▶ _EXTRACTED INFORMATION_
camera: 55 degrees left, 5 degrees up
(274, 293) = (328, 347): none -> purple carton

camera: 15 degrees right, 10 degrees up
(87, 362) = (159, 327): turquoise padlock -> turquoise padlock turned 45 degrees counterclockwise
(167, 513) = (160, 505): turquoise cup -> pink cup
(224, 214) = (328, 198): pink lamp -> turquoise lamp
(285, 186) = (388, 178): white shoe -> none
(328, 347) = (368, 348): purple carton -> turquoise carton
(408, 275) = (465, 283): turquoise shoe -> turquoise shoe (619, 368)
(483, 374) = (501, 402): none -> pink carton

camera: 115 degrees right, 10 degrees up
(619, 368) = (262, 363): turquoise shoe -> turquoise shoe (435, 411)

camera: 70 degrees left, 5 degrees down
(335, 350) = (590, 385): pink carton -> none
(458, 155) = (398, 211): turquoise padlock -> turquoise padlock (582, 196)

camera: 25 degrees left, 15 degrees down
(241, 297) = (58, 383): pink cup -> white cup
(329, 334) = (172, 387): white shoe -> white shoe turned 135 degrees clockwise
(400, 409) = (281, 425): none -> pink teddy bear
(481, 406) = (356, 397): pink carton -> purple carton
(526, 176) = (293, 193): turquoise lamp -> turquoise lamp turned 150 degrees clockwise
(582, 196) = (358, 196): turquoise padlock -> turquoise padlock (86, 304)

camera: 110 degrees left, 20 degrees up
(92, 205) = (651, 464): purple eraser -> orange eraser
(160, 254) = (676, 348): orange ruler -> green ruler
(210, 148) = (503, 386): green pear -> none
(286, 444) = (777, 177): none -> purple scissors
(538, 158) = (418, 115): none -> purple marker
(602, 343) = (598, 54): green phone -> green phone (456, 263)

▶ _WHAT YOU NEED TO DO_
Your answer must consist solely of the lines above between the line holding "(328, 347) = (368, 348): purple" and the line holding "(241, 297) = (58, 383): pink cup -> white cup", inclusive, copied exactly.

▶ _OUTPUT FOR THIS TASK_
(328, 347) = (368, 348): purple carton -> turquoise carton
(408, 275) = (465, 283): turquoise shoe -> turquoise shoe (619, 368)
(483, 374) = (501, 402): none -> pink carton

camera: 115 degrees right, 10 degrees up
(619, 368) = (262, 363): turquoise shoe -> turquoise shoe (435, 411)

camera: 70 degrees left, 5 degrees down
(335, 350) = (590, 385): pink carton -> none
(458, 155) = (398, 211): turquoise padlock -> turquoise padlock (582, 196)

camera: 25 degrees left, 15 degrees down
(241, 297) = (58, 383): pink cup -> white cup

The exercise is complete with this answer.